Start of Excerpted data
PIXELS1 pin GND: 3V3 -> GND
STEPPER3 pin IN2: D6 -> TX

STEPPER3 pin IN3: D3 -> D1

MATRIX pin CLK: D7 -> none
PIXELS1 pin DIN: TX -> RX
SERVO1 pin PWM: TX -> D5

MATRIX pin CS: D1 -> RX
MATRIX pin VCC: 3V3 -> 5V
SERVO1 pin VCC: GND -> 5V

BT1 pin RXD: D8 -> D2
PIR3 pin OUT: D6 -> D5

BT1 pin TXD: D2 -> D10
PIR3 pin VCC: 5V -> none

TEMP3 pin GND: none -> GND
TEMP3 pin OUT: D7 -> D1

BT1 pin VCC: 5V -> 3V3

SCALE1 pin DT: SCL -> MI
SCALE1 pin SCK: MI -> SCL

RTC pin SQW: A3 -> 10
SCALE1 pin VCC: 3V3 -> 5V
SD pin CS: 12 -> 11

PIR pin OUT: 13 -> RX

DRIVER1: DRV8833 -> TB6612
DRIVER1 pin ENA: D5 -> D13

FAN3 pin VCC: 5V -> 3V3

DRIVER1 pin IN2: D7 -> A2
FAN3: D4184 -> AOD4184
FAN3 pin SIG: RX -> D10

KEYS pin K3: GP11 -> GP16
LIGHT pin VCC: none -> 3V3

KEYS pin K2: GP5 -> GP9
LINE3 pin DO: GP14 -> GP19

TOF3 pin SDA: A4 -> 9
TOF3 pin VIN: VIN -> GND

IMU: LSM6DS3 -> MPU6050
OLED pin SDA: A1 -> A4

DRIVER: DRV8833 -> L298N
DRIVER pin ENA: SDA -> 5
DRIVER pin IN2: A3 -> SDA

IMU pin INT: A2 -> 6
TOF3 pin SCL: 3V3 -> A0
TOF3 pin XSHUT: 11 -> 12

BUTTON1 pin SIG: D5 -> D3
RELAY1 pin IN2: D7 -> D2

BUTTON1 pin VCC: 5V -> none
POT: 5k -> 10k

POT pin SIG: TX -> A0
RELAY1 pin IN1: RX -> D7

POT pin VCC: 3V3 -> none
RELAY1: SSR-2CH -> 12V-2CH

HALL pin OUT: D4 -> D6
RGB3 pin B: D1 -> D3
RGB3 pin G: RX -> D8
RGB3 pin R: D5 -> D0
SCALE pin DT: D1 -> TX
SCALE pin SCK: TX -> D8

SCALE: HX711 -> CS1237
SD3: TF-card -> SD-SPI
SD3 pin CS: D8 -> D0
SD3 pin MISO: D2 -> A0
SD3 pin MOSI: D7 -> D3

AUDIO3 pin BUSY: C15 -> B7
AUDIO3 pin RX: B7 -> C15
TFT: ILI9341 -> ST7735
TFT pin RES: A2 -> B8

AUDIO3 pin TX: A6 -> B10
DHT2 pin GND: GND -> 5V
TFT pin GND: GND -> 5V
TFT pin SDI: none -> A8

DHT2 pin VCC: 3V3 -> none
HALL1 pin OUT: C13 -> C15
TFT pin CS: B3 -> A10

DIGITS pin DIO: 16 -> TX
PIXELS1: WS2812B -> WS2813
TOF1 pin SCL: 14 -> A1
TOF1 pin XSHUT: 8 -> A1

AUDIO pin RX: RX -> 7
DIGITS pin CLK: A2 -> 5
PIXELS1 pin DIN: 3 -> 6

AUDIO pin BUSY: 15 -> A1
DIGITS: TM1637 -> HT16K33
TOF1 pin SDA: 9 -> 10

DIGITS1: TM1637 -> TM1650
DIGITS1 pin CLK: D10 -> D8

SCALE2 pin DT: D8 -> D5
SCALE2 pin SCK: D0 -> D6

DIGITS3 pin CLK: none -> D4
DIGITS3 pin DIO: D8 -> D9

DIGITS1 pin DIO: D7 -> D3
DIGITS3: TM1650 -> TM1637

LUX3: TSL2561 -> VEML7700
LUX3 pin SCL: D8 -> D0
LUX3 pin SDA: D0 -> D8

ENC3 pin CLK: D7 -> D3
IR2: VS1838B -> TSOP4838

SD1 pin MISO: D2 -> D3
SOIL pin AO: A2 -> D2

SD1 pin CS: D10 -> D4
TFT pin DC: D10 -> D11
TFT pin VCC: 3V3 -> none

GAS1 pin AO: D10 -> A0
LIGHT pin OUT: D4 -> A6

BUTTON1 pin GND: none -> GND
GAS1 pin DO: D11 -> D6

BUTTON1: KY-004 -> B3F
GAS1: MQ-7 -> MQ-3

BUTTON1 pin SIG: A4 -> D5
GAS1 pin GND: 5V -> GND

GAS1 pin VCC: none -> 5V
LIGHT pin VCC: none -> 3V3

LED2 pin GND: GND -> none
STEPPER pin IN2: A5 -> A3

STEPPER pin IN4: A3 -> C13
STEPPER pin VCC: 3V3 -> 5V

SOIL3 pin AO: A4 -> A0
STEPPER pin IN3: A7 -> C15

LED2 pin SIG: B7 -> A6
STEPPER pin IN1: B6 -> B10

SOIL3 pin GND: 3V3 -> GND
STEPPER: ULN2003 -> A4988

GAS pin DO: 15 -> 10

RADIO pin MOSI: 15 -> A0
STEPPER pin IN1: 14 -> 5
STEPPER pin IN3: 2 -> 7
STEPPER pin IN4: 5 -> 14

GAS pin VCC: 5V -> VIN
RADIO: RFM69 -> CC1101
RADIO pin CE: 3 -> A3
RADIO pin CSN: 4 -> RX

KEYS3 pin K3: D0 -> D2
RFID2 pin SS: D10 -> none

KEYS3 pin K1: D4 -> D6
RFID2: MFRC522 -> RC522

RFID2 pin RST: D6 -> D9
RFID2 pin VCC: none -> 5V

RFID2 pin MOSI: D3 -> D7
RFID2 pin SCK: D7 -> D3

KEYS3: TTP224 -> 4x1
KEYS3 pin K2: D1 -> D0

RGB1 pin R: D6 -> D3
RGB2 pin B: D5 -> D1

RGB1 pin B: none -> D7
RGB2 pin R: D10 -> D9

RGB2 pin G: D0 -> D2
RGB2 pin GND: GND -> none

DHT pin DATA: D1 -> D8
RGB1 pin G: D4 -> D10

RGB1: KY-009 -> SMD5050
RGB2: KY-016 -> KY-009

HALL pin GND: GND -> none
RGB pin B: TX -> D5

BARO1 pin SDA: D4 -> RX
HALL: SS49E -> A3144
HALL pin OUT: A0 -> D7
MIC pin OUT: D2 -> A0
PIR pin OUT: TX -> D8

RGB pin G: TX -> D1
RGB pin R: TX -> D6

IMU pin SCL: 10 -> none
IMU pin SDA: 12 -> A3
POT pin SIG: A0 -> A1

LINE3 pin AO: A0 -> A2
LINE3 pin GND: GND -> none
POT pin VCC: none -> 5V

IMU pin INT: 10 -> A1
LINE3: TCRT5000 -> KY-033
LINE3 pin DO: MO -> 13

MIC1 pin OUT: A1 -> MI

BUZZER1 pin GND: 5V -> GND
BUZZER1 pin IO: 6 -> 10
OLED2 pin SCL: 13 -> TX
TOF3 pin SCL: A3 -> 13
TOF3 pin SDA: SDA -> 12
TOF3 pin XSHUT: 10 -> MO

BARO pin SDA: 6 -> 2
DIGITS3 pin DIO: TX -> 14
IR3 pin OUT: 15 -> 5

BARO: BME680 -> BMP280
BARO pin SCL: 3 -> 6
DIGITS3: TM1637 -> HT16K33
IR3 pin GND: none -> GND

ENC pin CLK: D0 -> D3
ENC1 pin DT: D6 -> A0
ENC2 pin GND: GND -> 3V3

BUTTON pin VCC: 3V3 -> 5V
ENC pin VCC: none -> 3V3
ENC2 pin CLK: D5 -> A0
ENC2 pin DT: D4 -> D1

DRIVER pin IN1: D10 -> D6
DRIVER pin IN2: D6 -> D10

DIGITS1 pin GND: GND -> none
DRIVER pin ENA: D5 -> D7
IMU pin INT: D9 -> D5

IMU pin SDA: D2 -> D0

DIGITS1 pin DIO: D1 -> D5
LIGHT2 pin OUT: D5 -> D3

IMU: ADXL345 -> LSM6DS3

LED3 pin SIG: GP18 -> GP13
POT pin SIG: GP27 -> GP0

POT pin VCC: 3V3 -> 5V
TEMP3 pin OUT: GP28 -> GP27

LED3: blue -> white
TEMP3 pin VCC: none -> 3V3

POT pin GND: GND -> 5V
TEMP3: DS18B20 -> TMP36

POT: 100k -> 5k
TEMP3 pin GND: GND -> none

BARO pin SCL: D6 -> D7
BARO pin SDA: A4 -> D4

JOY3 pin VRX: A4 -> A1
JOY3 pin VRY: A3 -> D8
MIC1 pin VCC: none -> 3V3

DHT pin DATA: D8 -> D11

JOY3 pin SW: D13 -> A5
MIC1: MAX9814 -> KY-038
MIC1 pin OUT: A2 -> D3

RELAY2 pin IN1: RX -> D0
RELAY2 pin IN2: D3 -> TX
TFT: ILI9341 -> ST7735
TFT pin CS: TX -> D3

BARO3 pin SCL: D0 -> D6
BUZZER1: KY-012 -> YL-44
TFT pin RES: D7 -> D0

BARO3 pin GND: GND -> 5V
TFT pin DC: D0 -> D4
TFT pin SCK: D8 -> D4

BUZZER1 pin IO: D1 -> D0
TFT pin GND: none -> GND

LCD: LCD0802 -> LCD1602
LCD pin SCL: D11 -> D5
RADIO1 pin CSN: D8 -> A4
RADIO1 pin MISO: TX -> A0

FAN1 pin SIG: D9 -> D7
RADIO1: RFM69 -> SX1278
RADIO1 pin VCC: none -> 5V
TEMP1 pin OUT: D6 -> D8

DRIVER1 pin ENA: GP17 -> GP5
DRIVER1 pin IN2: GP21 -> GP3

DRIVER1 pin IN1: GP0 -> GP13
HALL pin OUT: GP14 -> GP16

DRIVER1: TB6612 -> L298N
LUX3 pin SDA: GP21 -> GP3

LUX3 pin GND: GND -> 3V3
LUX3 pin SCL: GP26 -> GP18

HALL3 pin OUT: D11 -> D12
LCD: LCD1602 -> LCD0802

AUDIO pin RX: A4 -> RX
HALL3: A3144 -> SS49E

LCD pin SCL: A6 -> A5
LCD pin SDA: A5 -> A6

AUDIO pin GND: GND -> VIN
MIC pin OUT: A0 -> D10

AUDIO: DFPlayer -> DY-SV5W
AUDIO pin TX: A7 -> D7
End of Excerpted data
From the data above, output only the lines between the line containing "GAS1 pin AO: D10 -> A0" and the line containing "RFID2 pin SS: D10 -> none", inclusive, exactly as written.

GAS1 pin AO: D10 -> A0
LIGHT pin OUT: D4 -> A6

BUTTON1 pin GND: none -> GND
GAS1 pin DO: D11 -> D6

BUTTON1: KY-004 -> B3F
GAS1: MQ-7 -> MQ-3

BUTTON1 pin SIG: A4 -> D5
GAS1 pin GND: 5V -> GND

GAS1 pin VCC: none -> 5V
LIGHT pin VCC: none -> 3V3

LED2 pin GND: GND -> none
STEPPER pin IN2: A5 -> A3

STEPPER pin IN4: A3 -> C13
STEPPER pin VCC: 3V3 -> 5V

SOIL3 pin AO: A4 -> A0
STEPPER pin IN3: A7 -> C15

LED2 pin SIG: B7 -> A6
STEPPER pin IN1: B6 -> B10

SOIL3 pin GND: 3V3 -> GND
STEPPER: ULN2003 -> A4988

GAS pin DO: 15 -> 10

RADIO pin MOSI: 15 -> A0
STEPPER pin IN1: 14 -> 5
STEPPER pin IN3: 2 -> 7
STEPPER pin IN4: 5 -> 14

GAS pin VCC: 5V -> VIN
RADIO: RFM69 -> CC1101
RADIO pin CE: 3 -> A3
RADIO pin CSN: 4 -> RX

KEYS3 pin K3: D0 -> D2
RFID2 pin SS: D10 -> none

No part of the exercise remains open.